-- Begin --

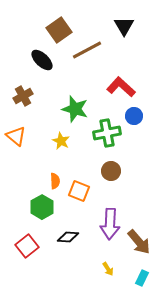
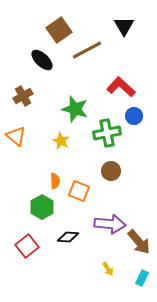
purple arrow: rotated 88 degrees counterclockwise
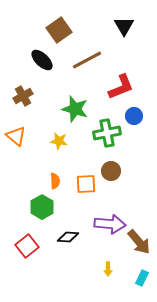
brown line: moved 10 px down
red L-shape: rotated 116 degrees clockwise
yellow star: moved 2 px left; rotated 18 degrees counterclockwise
orange square: moved 7 px right, 7 px up; rotated 25 degrees counterclockwise
yellow arrow: rotated 32 degrees clockwise
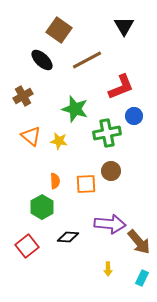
brown square: rotated 20 degrees counterclockwise
orange triangle: moved 15 px right
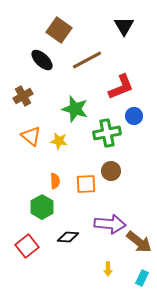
brown arrow: rotated 12 degrees counterclockwise
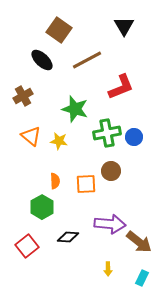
blue circle: moved 21 px down
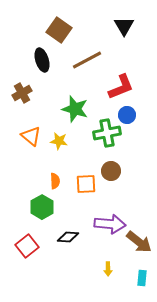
black ellipse: rotated 30 degrees clockwise
brown cross: moved 1 px left, 3 px up
blue circle: moved 7 px left, 22 px up
cyan rectangle: rotated 21 degrees counterclockwise
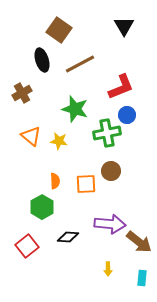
brown line: moved 7 px left, 4 px down
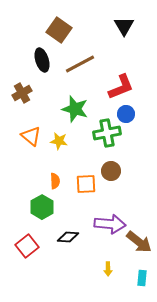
blue circle: moved 1 px left, 1 px up
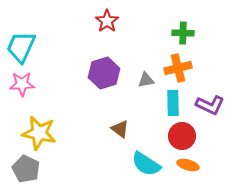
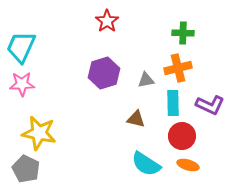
brown triangle: moved 16 px right, 10 px up; rotated 24 degrees counterclockwise
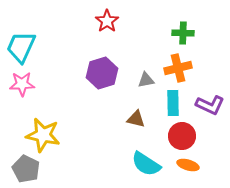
purple hexagon: moved 2 px left
yellow star: moved 4 px right, 2 px down
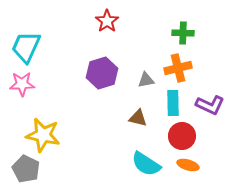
cyan trapezoid: moved 5 px right
brown triangle: moved 2 px right, 1 px up
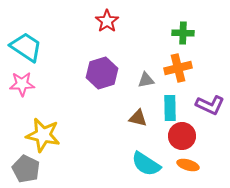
cyan trapezoid: rotated 100 degrees clockwise
cyan rectangle: moved 3 px left, 5 px down
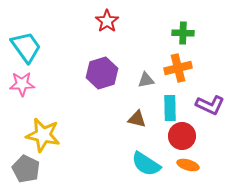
cyan trapezoid: rotated 20 degrees clockwise
brown triangle: moved 1 px left, 1 px down
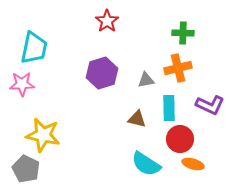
cyan trapezoid: moved 8 px right, 1 px down; rotated 48 degrees clockwise
cyan rectangle: moved 1 px left
red circle: moved 2 px left, 3 px down
orange ellipse: moved 5 px right, 1 px up
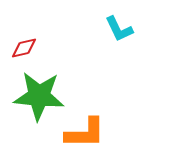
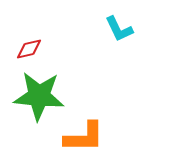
red diamond: moved 5 px right, 1 px down
orange L-shape: moved 1 px left, 4 px down
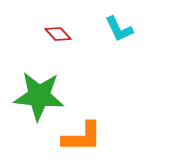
red diamond: moved 29 px right, 15 px up; rotated 60 degrees clockwise
orange L-shape: moved 2 px left
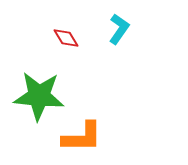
cyan L-shape: rotated 120 degrees counterclockwise
red diamond: moved 8 px right, 4 px down; rotated 12 degrees clockwise
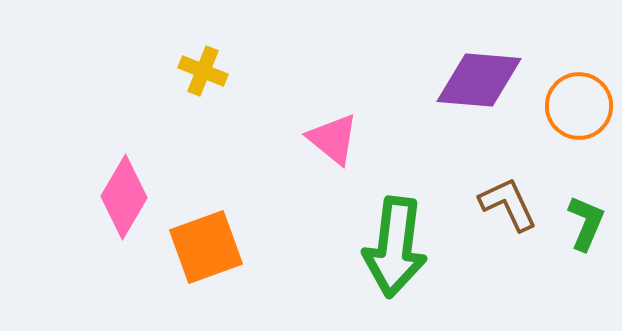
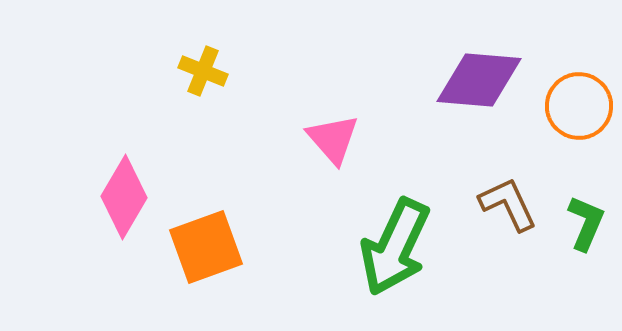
pink triangle: rotated 10 degrees clockwise
green arrow: rotated 18 degrees clockwise
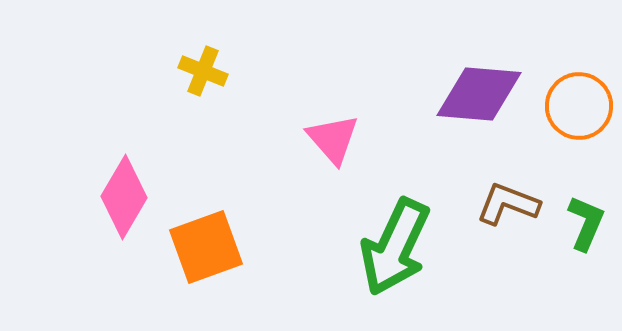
purple diamond: moved 14 px down
brown L-shape: rotated 44 degrees counterclockwise
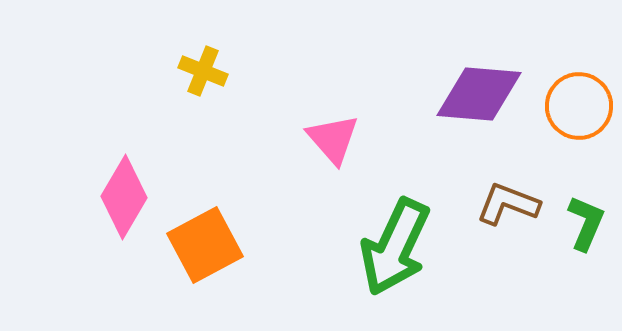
orange square: moved 1 px left, 2 px up; rotated 8 degrees counterclockwise
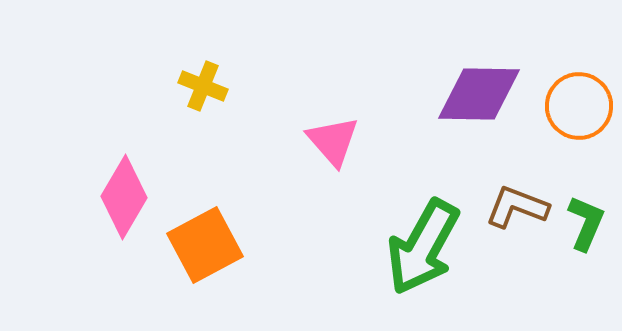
yellow cross: moved 15 px down
purple diamond: rotated 4 degrees counterclockwise
pink triangle: moved 2 px down
brown L-shape: moved 9 px right, 3 px down
green arrow: moved 28 px right; rotated 4 degrees clockwise
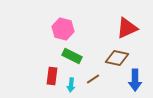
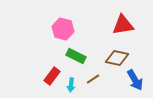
red triangle: moved 4 px left, 3 px up; rotated 15 degrees clockwise
green rectangle: moved 4 px right
red rectangle: rotated 30 degrees clockwise
blue arrow: rotated 30 degrees counterclockwise
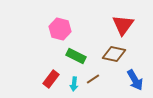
red triangle: rotated 45 degrees counterclockwise
pink hexagon: moved 3 px left
brown diamond: moved 3 px left, 4 px up
red rectangle: moved 1 px left, 3 px down
cyan arrow: moved 3 px right, 1 px up
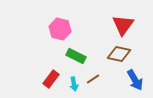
brown diamond: moved 5 px right
cyan arrow: rotated 16 degrees counterclockwise
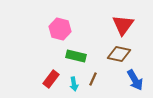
green rectangle: rotated 12 degrees counterclockwise
brown line: rotated 32 degrees counterclockwise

-- End --

__Task to carry out__. Quote every line of the entries above word for word, leaving out the pictures.

__The completed task__.
purple arrow: rotated 88 degrees counterclockwise
brown line: moved 10 px down
red L-shape: rotated 116 degrees clockwise
yellow star: moved 2 px left; rotated 18 degrees counterclockwise
orange square: moved 7 px right, 7 px up; rotated 25 degrees counterclockwise
yellow arrow: rotated 32 degrees clockwise
brown square: rotated 20 degrees counterclockwise
orange triangle: moved 15 px right
brown arrow: rotated 12 degrees counterclockwise
blue circle: moved 21 px down
black ellipse: rotated 30 degrees clockwise
brown cross: moved 1 px left, 3 px up
blue circle: moved 7 px left, 22 px up
cyan rectangle: rotated 21 degrees counterclockwise
brown line: moved 7 px left, 4 px down
blue circle: moved 1 px left, 1 px up
brown triangle: moved 16 px right, 10 px up; rotated 24 degrees counterclockwise
purple hexagon: moved 2 px left
yellow star: moved 4 px right, 2 px down
cyan trapezoid: moved 5 px right
brown triangle: moved 2 px right, 1 px up
cyan trapezoid: rotated 100 degrees clockwise
cyan rectangle: moved 3 px left, 5 px down
cyan trapezoid: rotated 20 degrees clockwise
brown triangle: moved 1 px left, 1 px down
cyan trapezoid: moved 8 px right, 1 px down; rotated 48 degrees clockwise
cyan rectangle: moved 1 px left
red circle: moved 2 px left, 3 px down
orange ellipse: moved 5 px right, 1 px up
red diamond: moved 5 px right, 1 px down
orange L-shape: moved 1 px left, 4 px down
red diamond: moved 29 px right, 15 px up; rotated 60 degrees clockwise
orange L-shape: moved 2 px left
cyan L-shape: rotated 120 degrees counterclockwise
red diamond: moved 8 px right, 4 px down; rotated 12 degrees clockwise
pink triangle: rotated 10 degrees clockwise
green arrow: rotated 18 degrees clockwise
purple diamond: moved 14 px down
brown L-shape: rotated 44 degrees counterclockwise
orange square: moved 1 px left, 2 px up; rotated 8 degrees counterclockwise
yellow cross: moved 15 px down
purple diamond: rotated 4 degrees counterclockwise
pink triangle: moved 2 px down
brown L-shape: moved 9 px right, 3 px down
green arrow: moved 28 px right; rotated 4 degrees clockwise
red triangle: moved 4 px left, 3 px up; rotated 15 degrees clockwise
green rectangle: moved 4 px right
red rectangle: rotated 30 degrees clockwise
blue arrow: rotated 30 degrees counterclockwise
red triangle: rotated 45 degrees counterclockwise
pink hexagon: moved 3 px left
brown diamond: moved 3 px left, 4 px up
red rectangle: moved 1 px left, 3 px down
cyan arrow: moved 3 px right, 1 px up
brown diamond: moved 5 px right
cyan arrow: rotated 16 degrees counterclockwise
green rectangle: rotated 12 degrees counterclockwise
brown line: rotated 32 degrees counterclockwise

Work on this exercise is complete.